PROVIDED ENTRIES section start

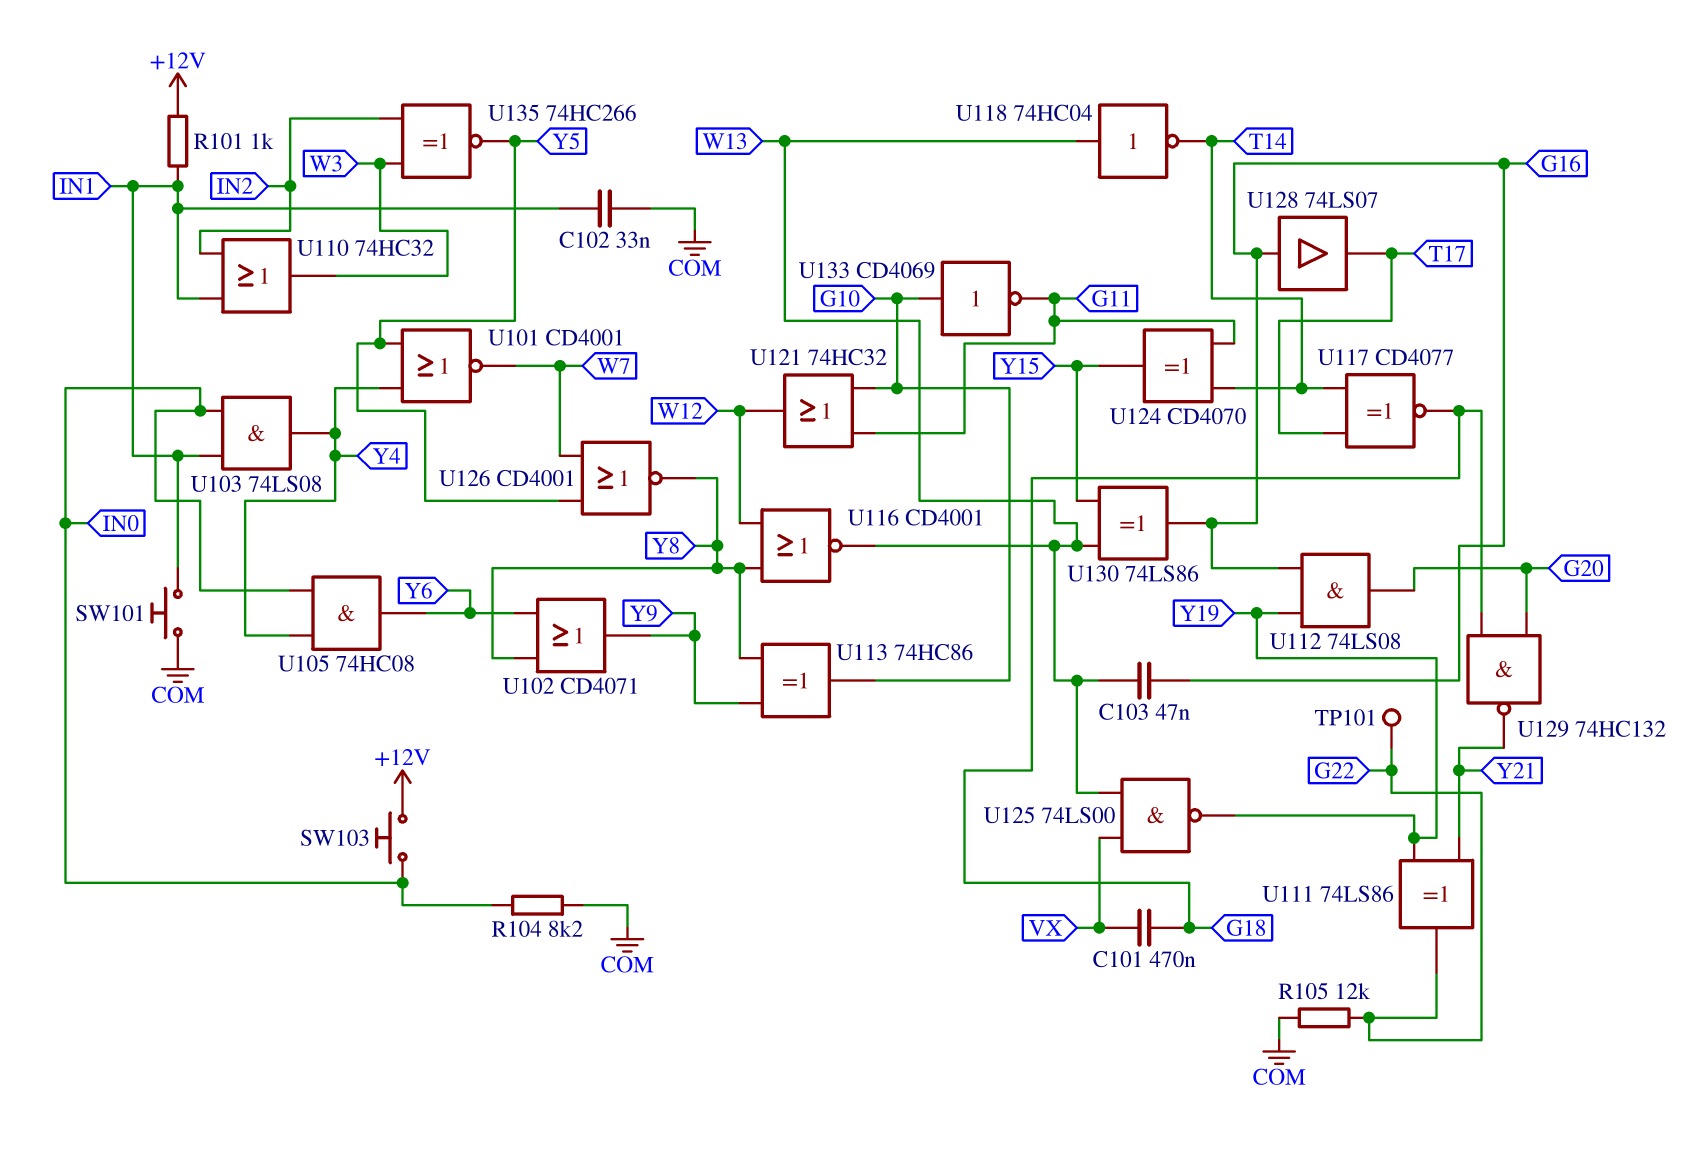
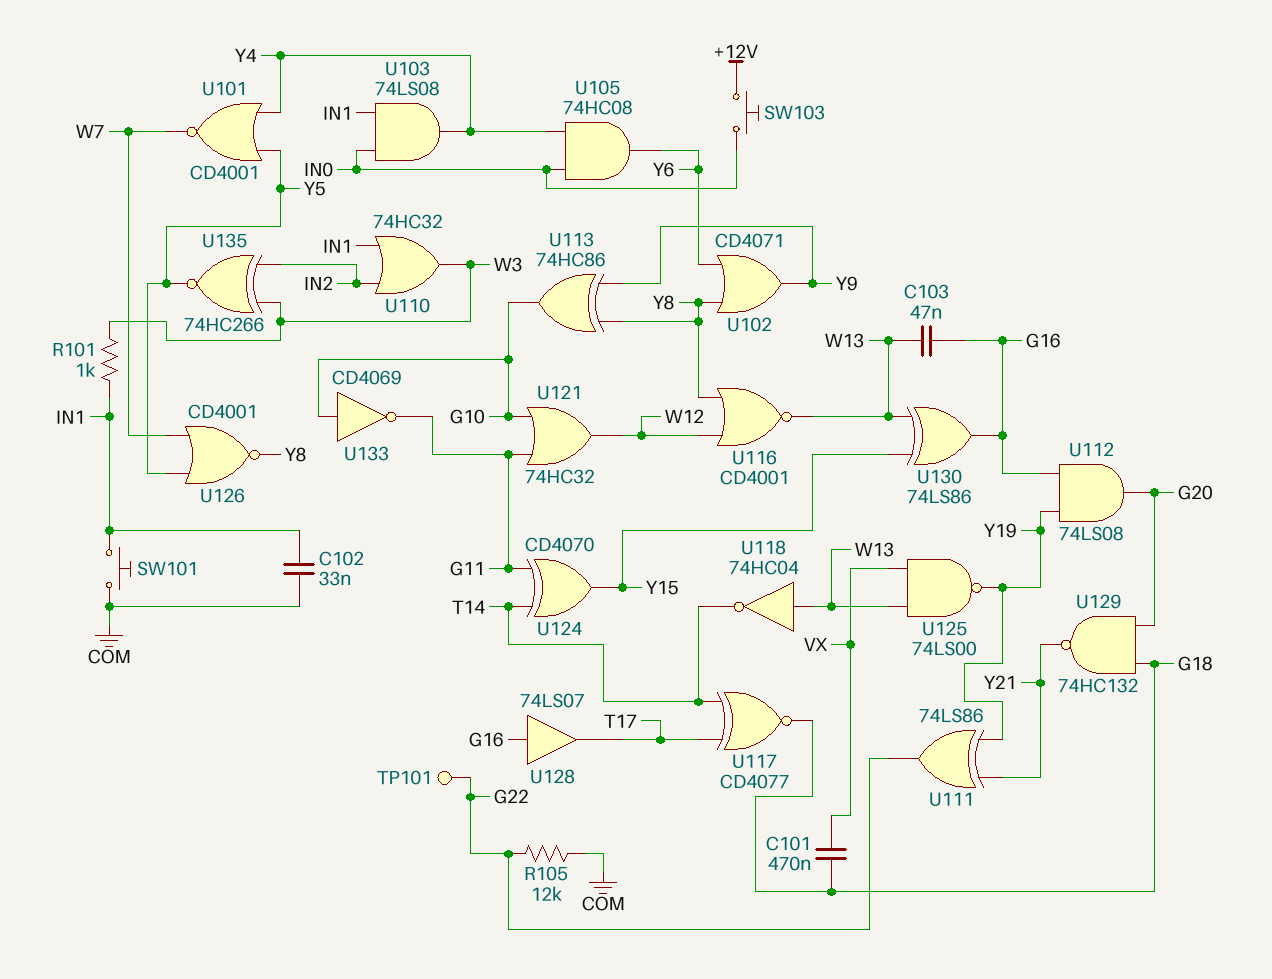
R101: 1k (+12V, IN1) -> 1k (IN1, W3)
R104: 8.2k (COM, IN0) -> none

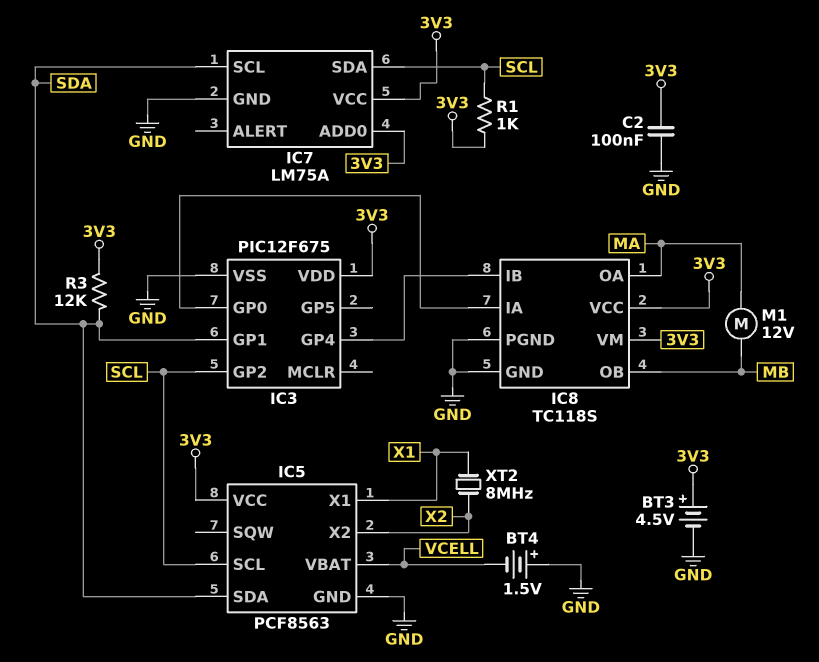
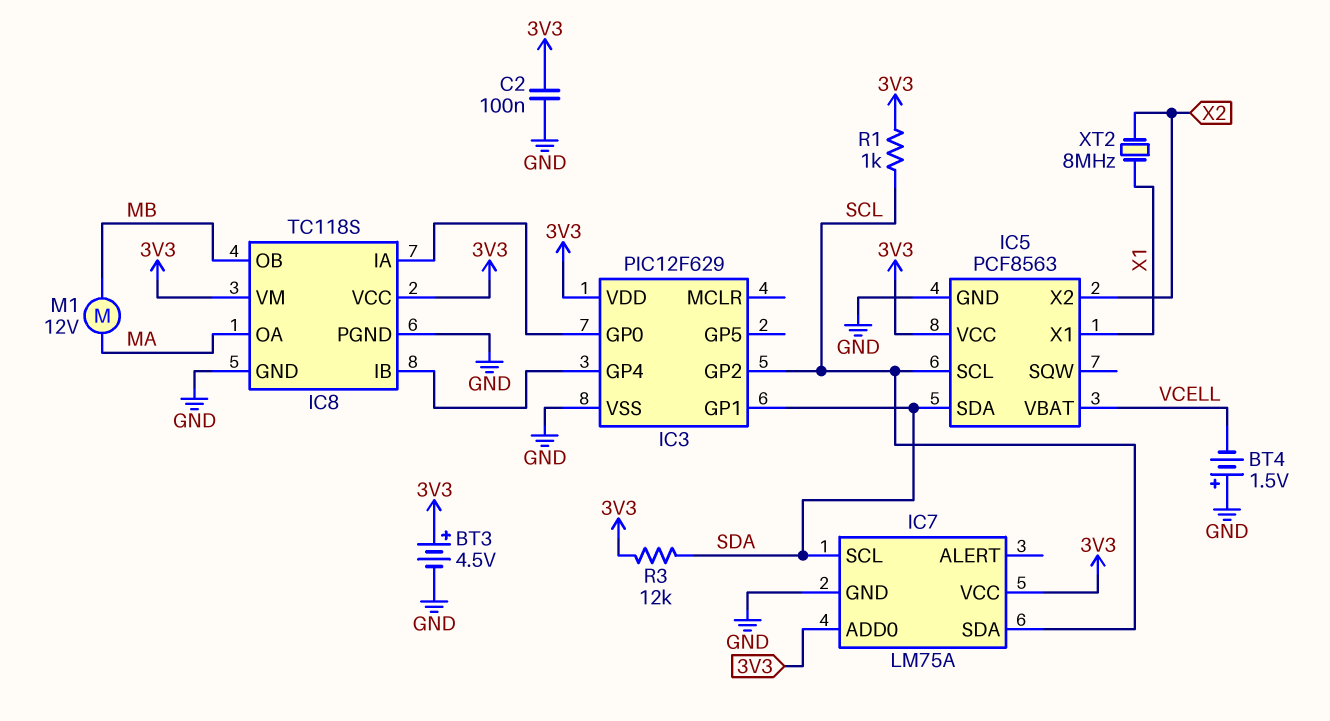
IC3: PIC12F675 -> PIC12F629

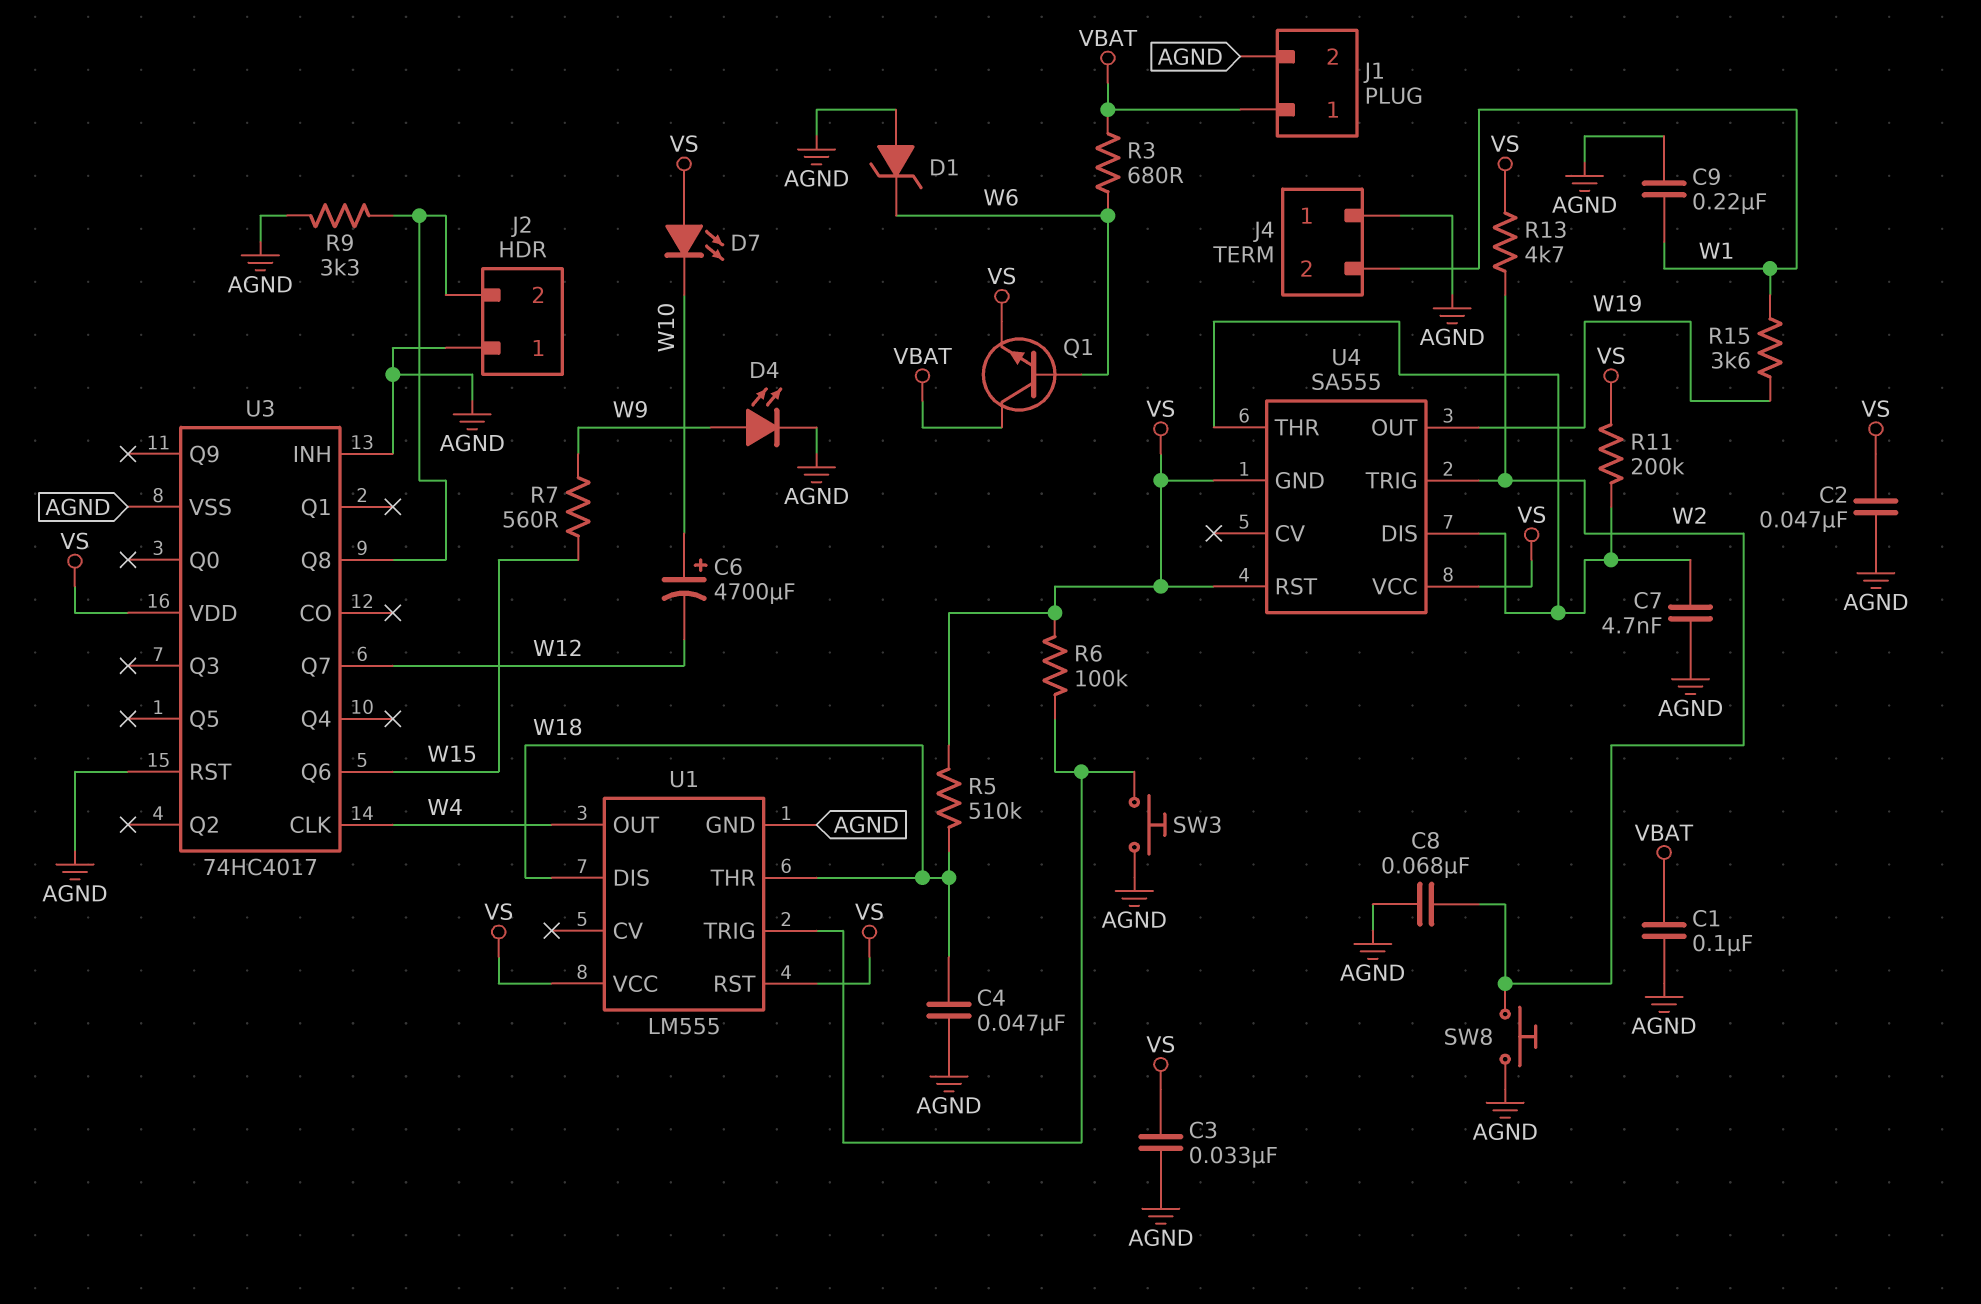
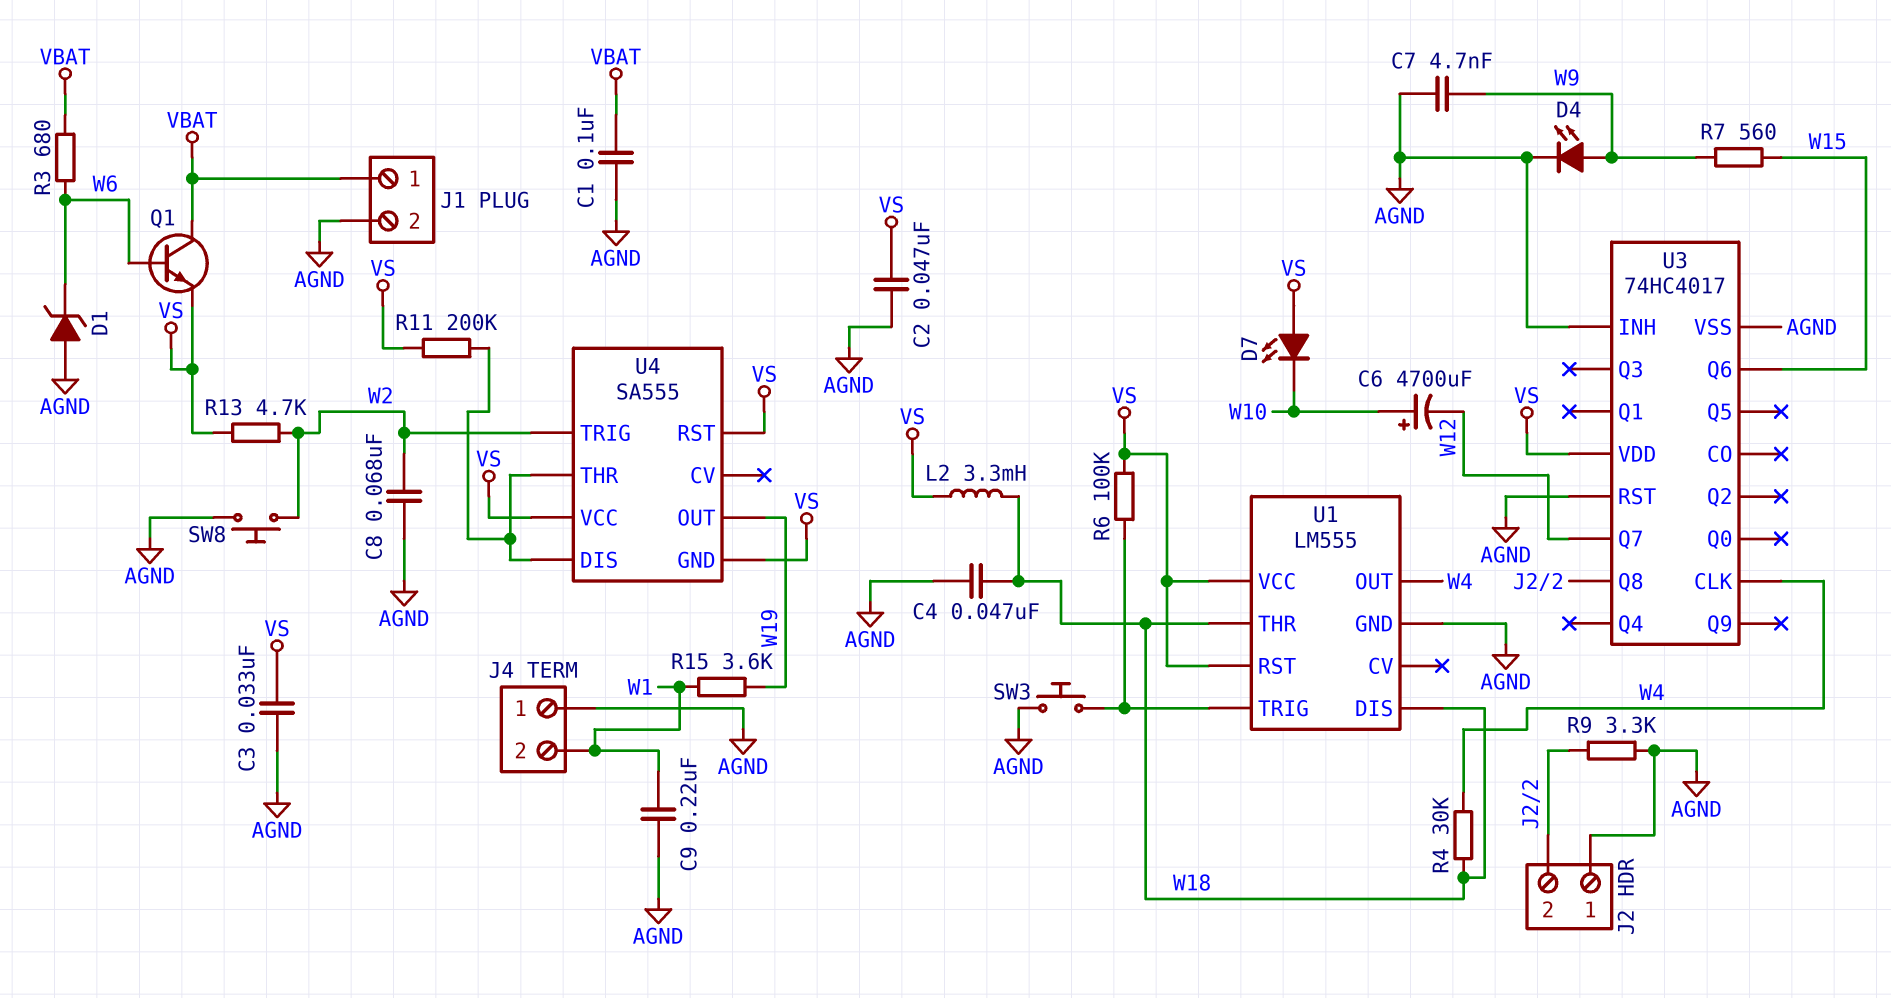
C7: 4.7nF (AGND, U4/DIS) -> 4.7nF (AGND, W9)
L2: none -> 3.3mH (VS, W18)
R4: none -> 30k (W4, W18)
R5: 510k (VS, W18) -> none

PROVIDED ENTRIES section end

**ACTION ITEM:**
Your copy of the data above should match it exactly, apart from the images.

**RESPONSE TO THE EXERCISE:**
R101: 1k (+12V, IN1) -> 1k (IN1, W3)
R104: 8.2k (COM, IN0) -> none

IC3: PIC12F675 -> PIC12F629

C7: 4.7nF (AGND, U4/DIS) -> 4.7nF (AGND, W9)
L2: none -> 3.3mH (VS, W18)
R4: none -> 30k (W4, W18)
R5: 510k (VS, W18) -> none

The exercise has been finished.